Write down nothing except how many lines in the entries contain "house".
--- Records Enclosed Below ---
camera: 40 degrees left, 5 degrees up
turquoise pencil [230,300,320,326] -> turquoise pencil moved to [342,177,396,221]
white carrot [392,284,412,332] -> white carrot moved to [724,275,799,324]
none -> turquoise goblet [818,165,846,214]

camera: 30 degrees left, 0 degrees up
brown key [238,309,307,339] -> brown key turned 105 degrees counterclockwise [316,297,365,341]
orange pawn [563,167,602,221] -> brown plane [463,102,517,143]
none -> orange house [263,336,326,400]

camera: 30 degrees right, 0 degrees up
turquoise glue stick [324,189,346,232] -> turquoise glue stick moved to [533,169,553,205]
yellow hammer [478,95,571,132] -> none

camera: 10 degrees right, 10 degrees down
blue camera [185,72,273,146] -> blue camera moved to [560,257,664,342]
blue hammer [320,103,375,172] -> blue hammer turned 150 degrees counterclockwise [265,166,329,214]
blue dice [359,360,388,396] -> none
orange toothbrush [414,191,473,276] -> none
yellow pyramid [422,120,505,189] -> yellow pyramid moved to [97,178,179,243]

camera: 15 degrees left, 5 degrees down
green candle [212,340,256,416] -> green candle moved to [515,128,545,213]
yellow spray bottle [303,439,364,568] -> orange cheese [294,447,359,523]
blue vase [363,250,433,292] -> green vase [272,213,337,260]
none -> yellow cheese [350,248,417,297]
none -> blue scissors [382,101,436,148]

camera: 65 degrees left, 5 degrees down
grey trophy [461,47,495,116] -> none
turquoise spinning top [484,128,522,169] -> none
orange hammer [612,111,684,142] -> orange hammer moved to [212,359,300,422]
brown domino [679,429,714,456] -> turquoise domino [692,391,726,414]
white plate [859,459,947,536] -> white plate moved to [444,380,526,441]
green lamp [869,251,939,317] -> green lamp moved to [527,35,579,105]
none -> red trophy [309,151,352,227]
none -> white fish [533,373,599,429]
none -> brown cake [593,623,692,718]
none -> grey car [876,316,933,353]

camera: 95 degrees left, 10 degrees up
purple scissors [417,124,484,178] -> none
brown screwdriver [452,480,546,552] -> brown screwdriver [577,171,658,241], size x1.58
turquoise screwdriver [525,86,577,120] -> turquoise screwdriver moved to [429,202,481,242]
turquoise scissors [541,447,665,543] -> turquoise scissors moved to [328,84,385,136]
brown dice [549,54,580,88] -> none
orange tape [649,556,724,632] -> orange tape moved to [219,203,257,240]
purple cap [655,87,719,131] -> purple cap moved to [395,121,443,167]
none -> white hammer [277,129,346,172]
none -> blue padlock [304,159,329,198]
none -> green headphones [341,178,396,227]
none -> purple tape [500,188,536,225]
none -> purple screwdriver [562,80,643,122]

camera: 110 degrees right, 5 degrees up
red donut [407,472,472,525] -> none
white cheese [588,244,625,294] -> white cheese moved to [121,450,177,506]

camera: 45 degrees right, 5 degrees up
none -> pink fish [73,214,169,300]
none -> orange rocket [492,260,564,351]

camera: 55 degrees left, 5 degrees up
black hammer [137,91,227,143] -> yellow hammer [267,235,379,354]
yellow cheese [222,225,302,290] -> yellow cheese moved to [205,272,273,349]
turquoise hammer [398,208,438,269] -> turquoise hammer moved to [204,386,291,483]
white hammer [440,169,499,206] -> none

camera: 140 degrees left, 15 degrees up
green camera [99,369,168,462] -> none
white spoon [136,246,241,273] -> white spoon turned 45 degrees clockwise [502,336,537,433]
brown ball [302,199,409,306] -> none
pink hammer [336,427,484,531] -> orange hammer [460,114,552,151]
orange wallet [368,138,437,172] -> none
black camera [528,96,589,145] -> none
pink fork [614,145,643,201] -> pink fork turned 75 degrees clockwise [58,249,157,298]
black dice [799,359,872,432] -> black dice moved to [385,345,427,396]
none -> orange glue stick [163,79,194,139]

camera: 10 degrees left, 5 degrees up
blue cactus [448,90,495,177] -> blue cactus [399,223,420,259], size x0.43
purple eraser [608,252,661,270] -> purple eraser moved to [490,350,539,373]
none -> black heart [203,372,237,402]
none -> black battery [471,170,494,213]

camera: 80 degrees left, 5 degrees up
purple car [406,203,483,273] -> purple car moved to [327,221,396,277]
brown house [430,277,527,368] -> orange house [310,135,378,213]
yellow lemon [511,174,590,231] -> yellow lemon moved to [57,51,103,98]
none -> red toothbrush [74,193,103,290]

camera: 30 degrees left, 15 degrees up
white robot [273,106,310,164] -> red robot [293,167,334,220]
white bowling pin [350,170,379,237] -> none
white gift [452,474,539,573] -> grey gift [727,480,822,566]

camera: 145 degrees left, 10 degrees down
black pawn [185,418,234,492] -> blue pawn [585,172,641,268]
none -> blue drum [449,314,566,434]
--- End of Enclosed Records ---
Answer area: 2